>>

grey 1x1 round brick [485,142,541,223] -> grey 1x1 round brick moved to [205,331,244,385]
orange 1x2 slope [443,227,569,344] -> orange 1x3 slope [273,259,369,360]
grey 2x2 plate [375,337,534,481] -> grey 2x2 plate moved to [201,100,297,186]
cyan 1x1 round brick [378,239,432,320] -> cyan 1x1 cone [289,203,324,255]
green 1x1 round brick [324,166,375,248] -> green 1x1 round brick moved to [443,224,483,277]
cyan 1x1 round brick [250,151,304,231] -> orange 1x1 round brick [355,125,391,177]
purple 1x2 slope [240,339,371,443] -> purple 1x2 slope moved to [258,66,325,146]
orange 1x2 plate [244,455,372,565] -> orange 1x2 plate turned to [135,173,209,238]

<<
>>

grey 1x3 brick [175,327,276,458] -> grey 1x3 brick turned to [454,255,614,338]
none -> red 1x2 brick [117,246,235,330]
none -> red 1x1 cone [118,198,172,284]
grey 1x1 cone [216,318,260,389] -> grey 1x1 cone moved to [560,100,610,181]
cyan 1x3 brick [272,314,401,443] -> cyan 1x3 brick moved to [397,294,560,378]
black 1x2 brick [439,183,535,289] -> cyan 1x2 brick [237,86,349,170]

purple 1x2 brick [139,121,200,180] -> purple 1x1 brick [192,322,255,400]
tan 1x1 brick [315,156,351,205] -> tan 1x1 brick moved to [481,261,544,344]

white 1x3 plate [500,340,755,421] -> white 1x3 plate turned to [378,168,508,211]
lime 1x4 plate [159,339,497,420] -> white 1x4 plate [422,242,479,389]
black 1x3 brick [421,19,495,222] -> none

<<

▸ AIM OF THE EXERCISE:
Repeat the entries above verbatim, but only from the line that has "black 1x2 brick" down to the line that has "black 1x3 brick [421,19,495,222] -> none", inclusive.

▸ ANSWER TO THIS TASK:
black 1x2 brick [439,183,535,289] -> cyan 1x2 brick [237,86,349,170]

purple 1x2 brick [139,121,200,180] -> purple 1x1 brick [192,322,255,400]
tan 1x1 brick [315,156,351,205] -> tan 1x1 brick moved to [481,261,544,344]

white 1x3 plate [500,340,755,421] -> white 1x3 plate turned to [378,168,508,211]
lime 1x4 plate [159,339,497,420] -> white 1x4 plate [422,242,479,389]
black 1x3 brick [421,19,495,222] -> none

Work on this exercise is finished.